START Task inputs

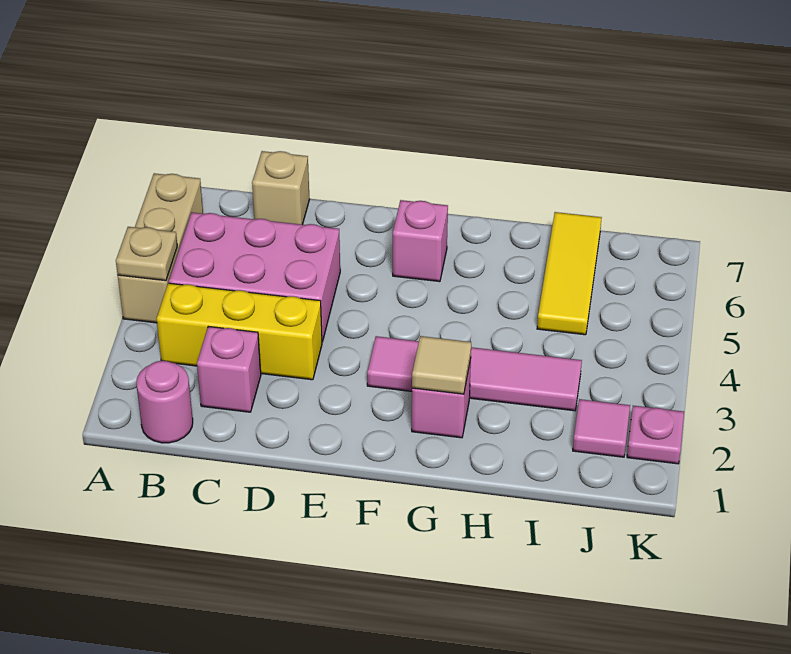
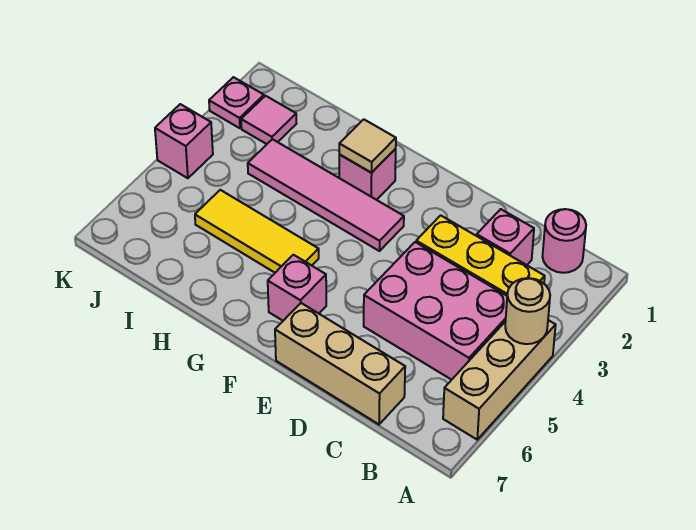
tan 1x1 plate [116,227,177,281] -> tan 1x1 round brick [505,278,550,344]
tan 1x1 brick [252,151,309,225] -> tan 1x3 brick [275,303,405,424]
yellow 1x3 tile [537,212,602,335] -> yellow 1x3 tile turned to [195,190,319,273]
none -> pink 1x1 brick [155,104,213,178]

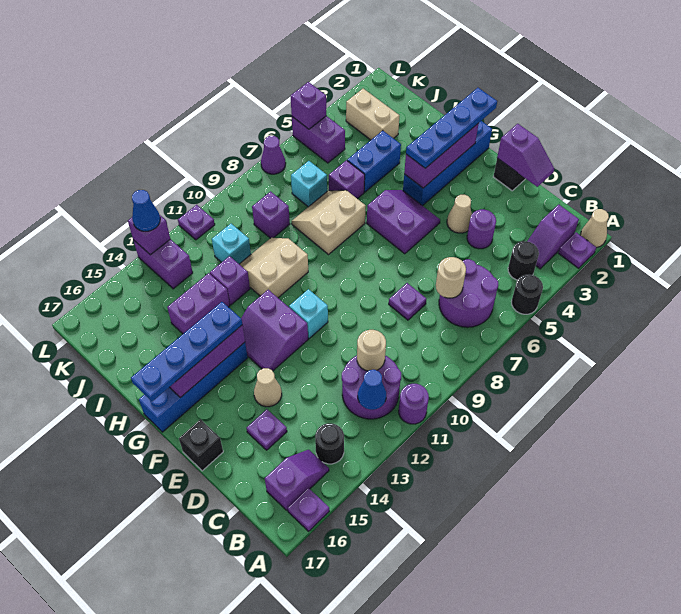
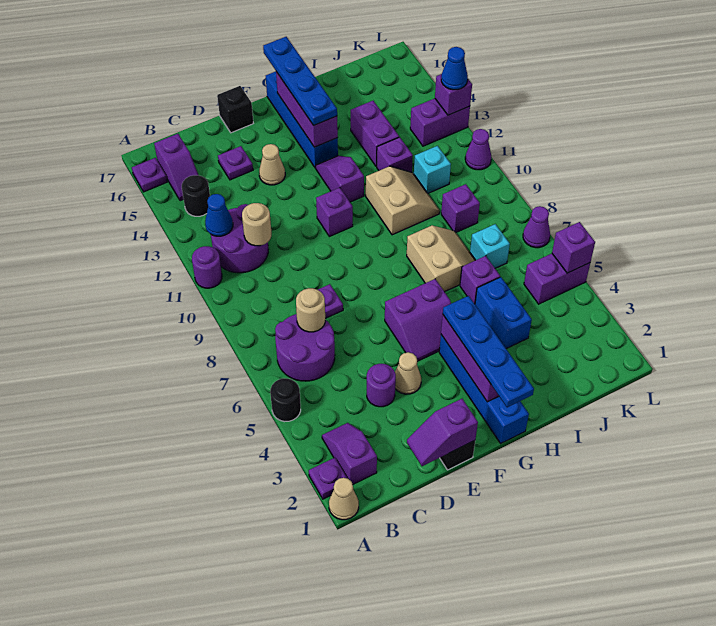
black 1x1 round brick [508,241,539,280] -> none
cyan 1x1 brick [289,289,328,339] -> purple 1x1 brick [316,188,353,236]
purple 2x2 slope [241,290,308,371] -> purple 1x2 slope [316,156,364,202]
tan 1x2 brick [346,89,399,140] -> none
purple 1x1 plate [178,205,215,240] -> purple 1x1 cone [465,129,491,170]

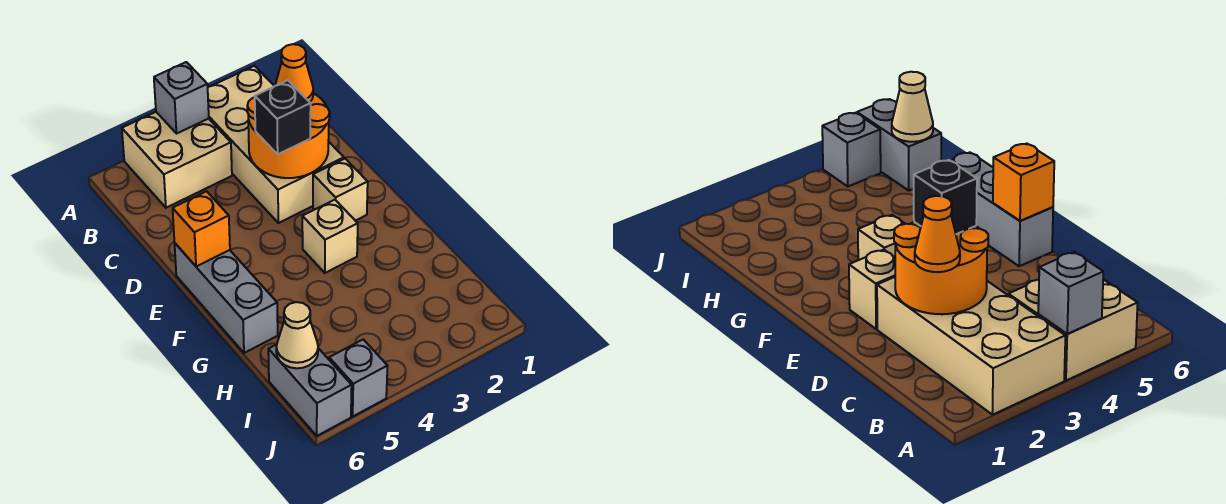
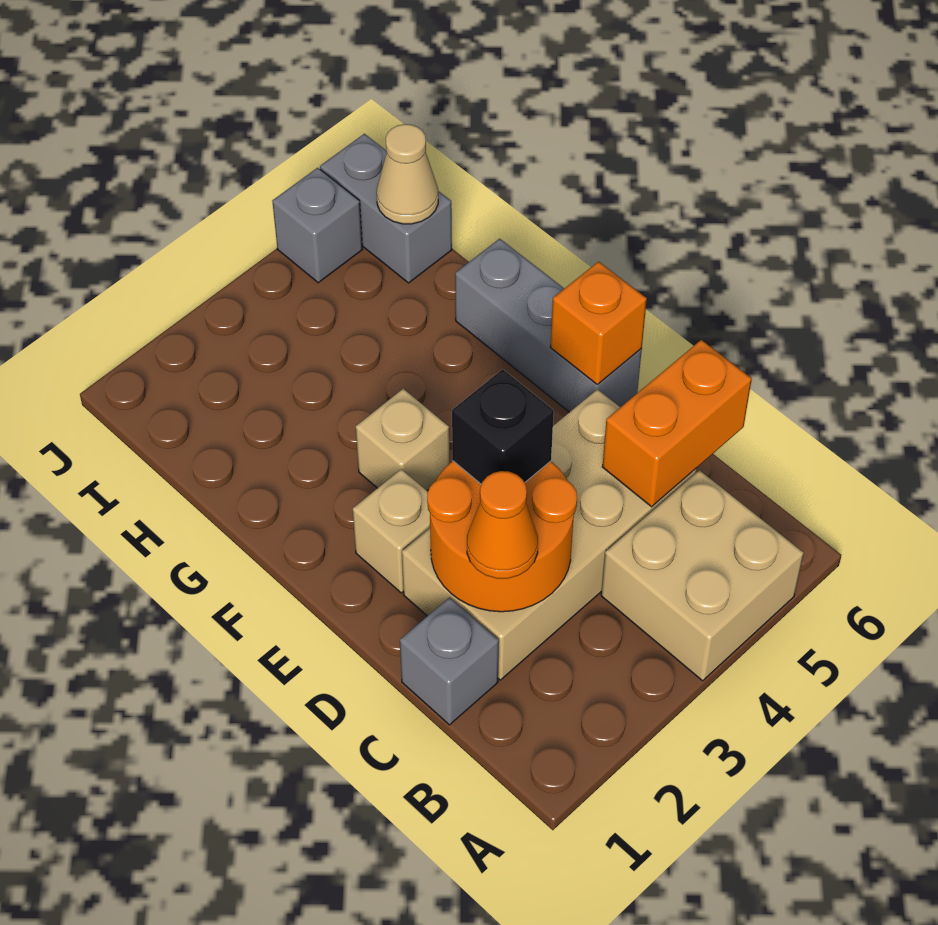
tan 2x4 brick [208,66,344,223] -> tan 2x4 brick turned to [402,389,697,680]
grey 1x1 brick [154,62,209,134] -> grey 1x1 brick moved to [400,597,499,725]
none -> orange 1x2 brick [602,340,752,507]

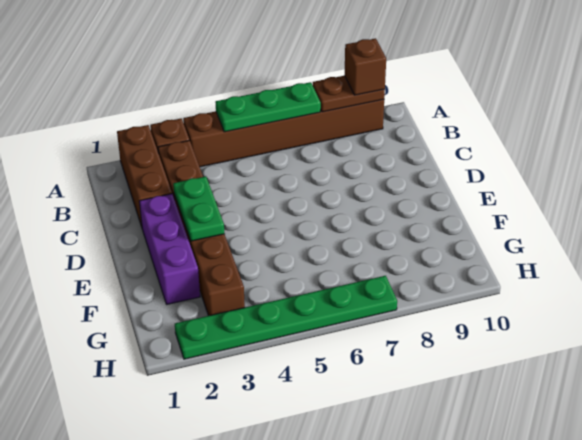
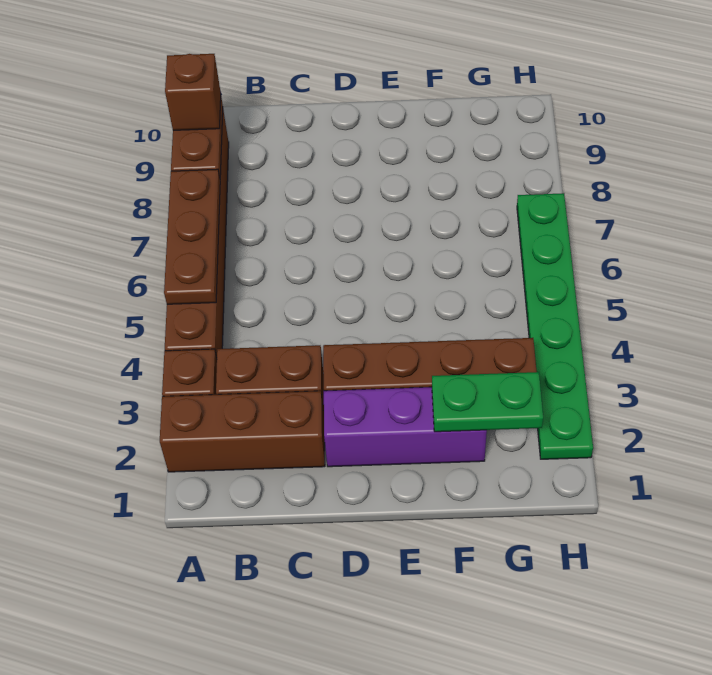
green 1x3 plate [215,82,321,132] -> brown 1x3 plate [164,169,220,304]
green 1x2 plate [173,176,224,241] -> green 1x2 plate moved to [432,372,543,432]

END Task inputs

Task:
Give back each line above verbatim, dropping every picture.

Exercise solution:
tan 1x1 plate [116,227,177,281] -> tan 1x1 round brick [505,278,550,344]
tan 1x1 brick [252,151,309,225] -> tan 1x3 brick [275,303,405,424]
yellow 1x3 tile [537,212,602,335] -> yellow 1x3 tile turned to [195,190,319,273]
none -> pink 1x1 brick [155,104,213,178]

black 1x1 round brick [508,241,539,280] -> none
cyan 1x1 brick [289,289,328,339] -> purple 1x1 brick [316,188,353,236]
purple 2x2 slope [241,290,308,371] -> purple 1x2 slope [316,156,364,202]
tan 1x2 brick [346,89,399,140] -> none
purple 1x1 plate [178,205,215,240] -> purple 1x1 cone [465,129,491,170]

tan 2x4 brick [208,66,344,223] -> tan 2x4 brick turned to [402,389,697,680]
grey 1x1 brick [154,62,209,134] -> grey 1x1 brick moved to [400,597,499,725]
none -> orange 1x2 brick [602,340,752,507]

green 1x3 plate [215,82,321,132] -> brown 1x3 plate [164,169,220,304]
green 1x2 plate [173,176,224,241] -> green 1x2 plate moved to [432,372,543,432]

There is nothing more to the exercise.